An exact copy of the records below is needed, with every picture left out.

***

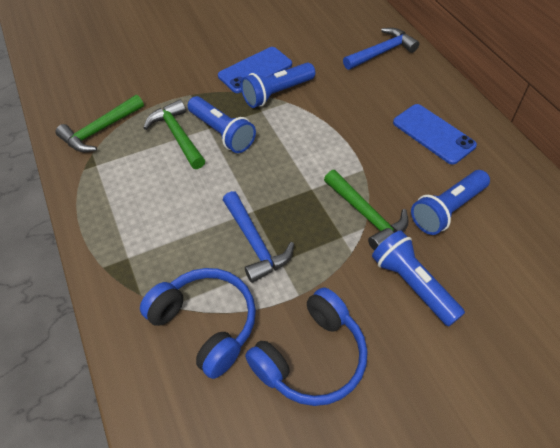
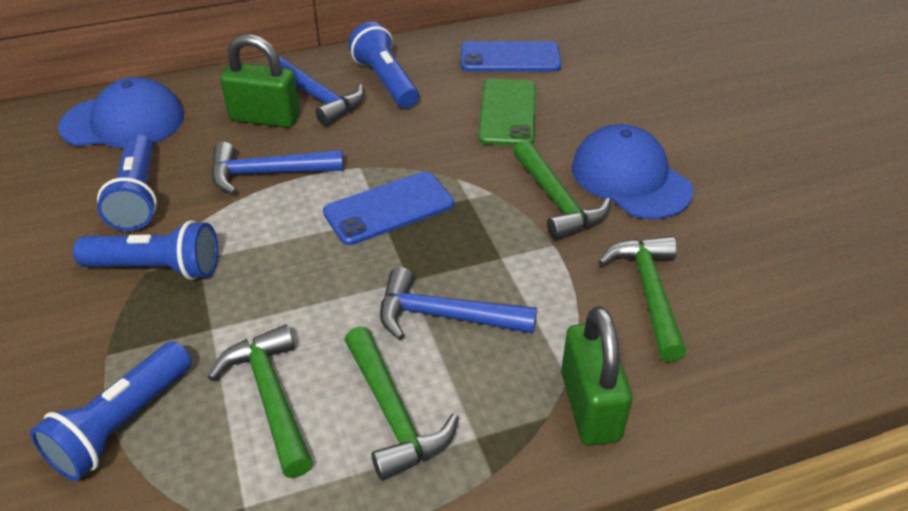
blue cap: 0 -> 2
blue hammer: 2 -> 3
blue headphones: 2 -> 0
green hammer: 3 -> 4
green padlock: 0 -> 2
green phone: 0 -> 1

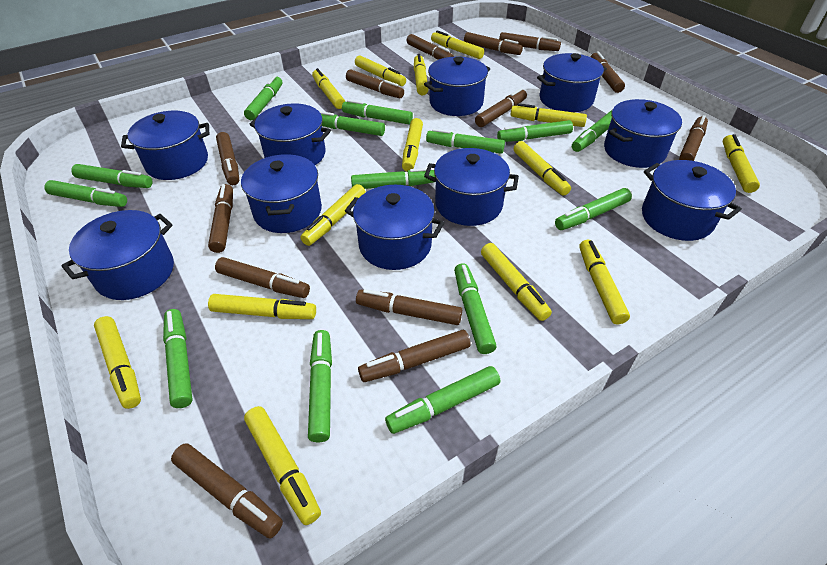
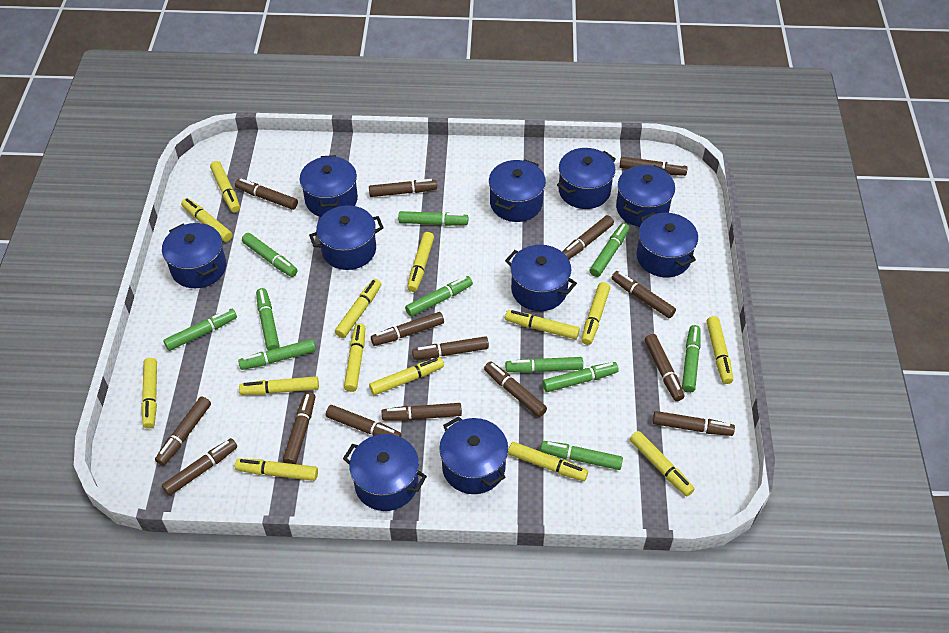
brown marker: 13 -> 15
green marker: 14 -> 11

***

- **TASK RESPONSE**
blue cap: 0 -> 2
blue hammer: 2 -> 3
blue headphones: 2 -> 0
green hammer: 3 -> 4
green padlock: 0 -> 2
green phone: 0 -> 1

brown marker: 13 -> 15
green marker: 14 -> 11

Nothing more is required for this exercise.